• _RECORD EXTRACTS_:
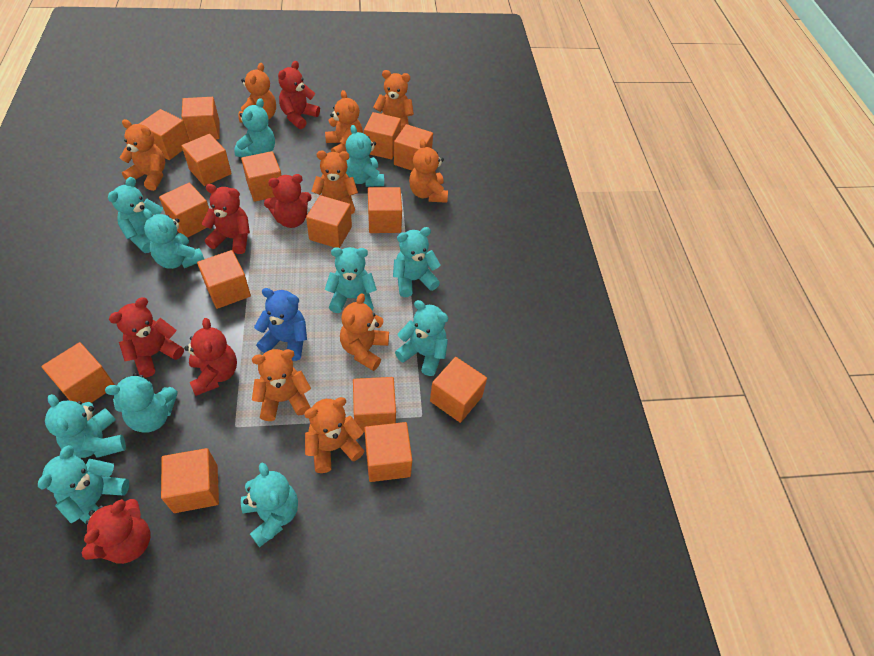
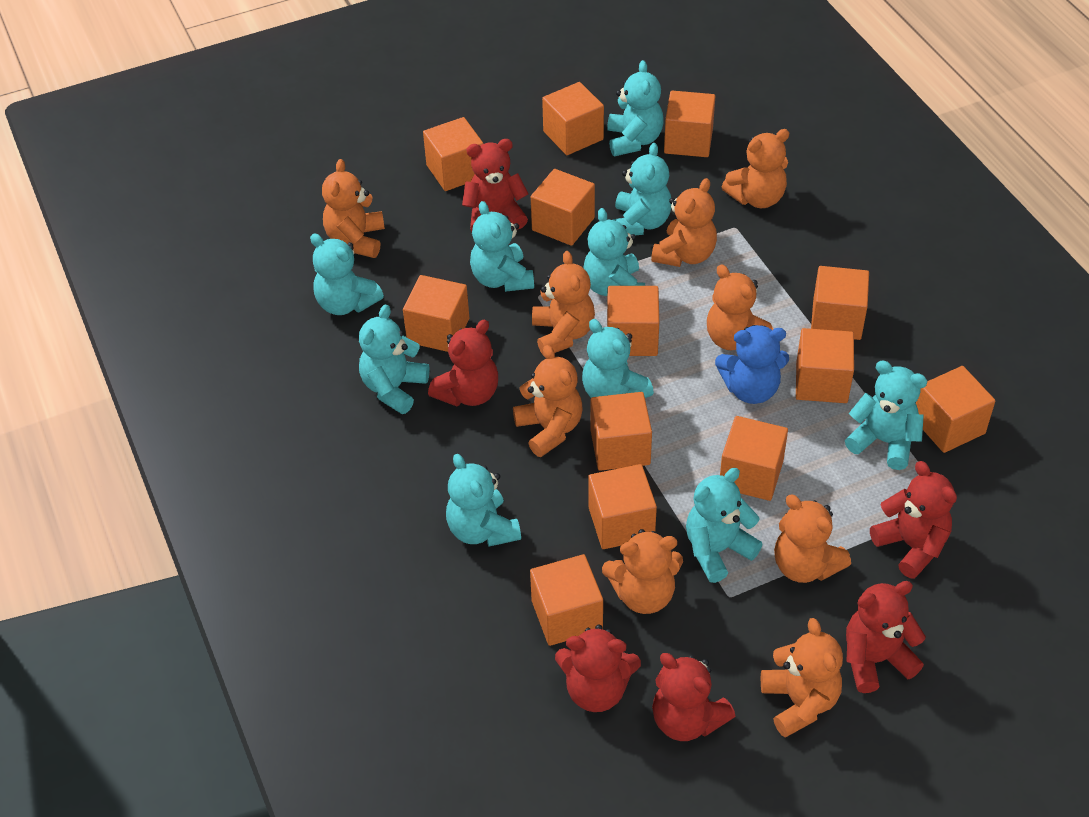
orange cube: 15 -> 13
turquoise teddy bear: 11 -> 10

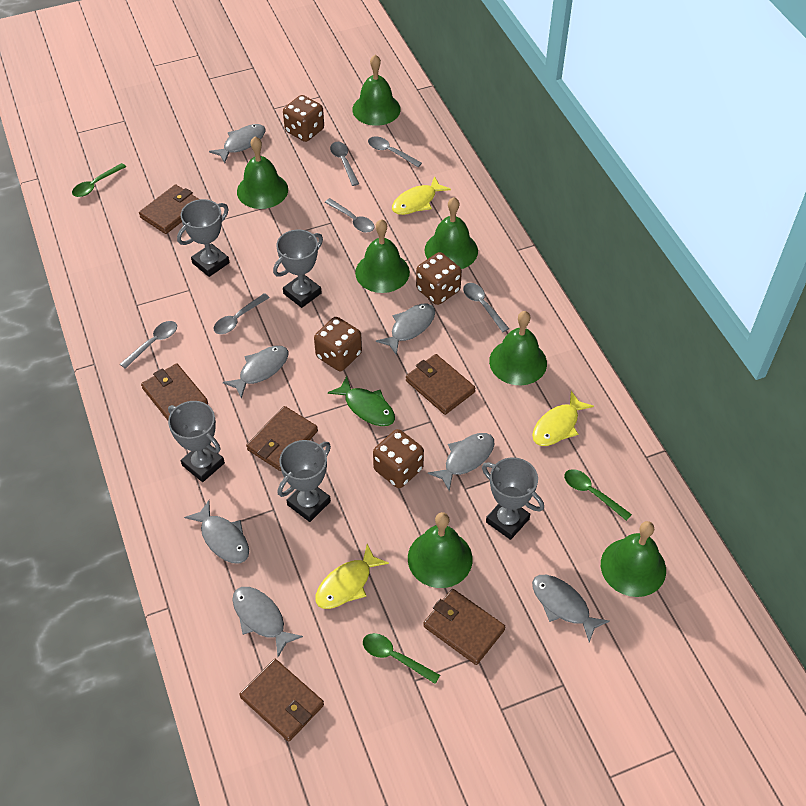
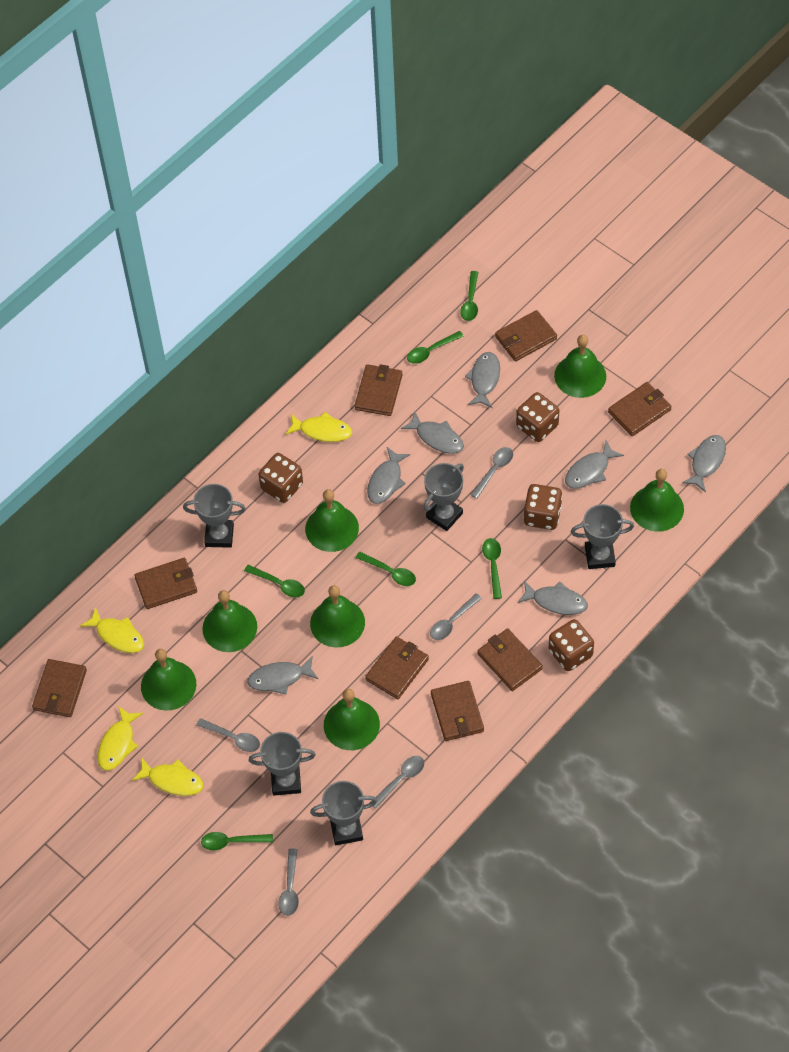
brown wallet: 6 -> 8
green fish: 1 -> 0
green spoon: 3 -> 6
grey spoon: 6 -> 5
yellow fish: 3 -> 4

• _THE PROBLEM_: Give back every line of the material above word for word, leaving out the pictures.

• _ANSWER TO THIS TASK_:
orange cube: 15 -> 13
turquoise teddy bear: 11 -> 10

brown wallet: 6 -> 8
green fish: 1 -> 0
green spoon: 3 -> 6
grey spoon: 6 -> 5
yellow fish: 3 -> 4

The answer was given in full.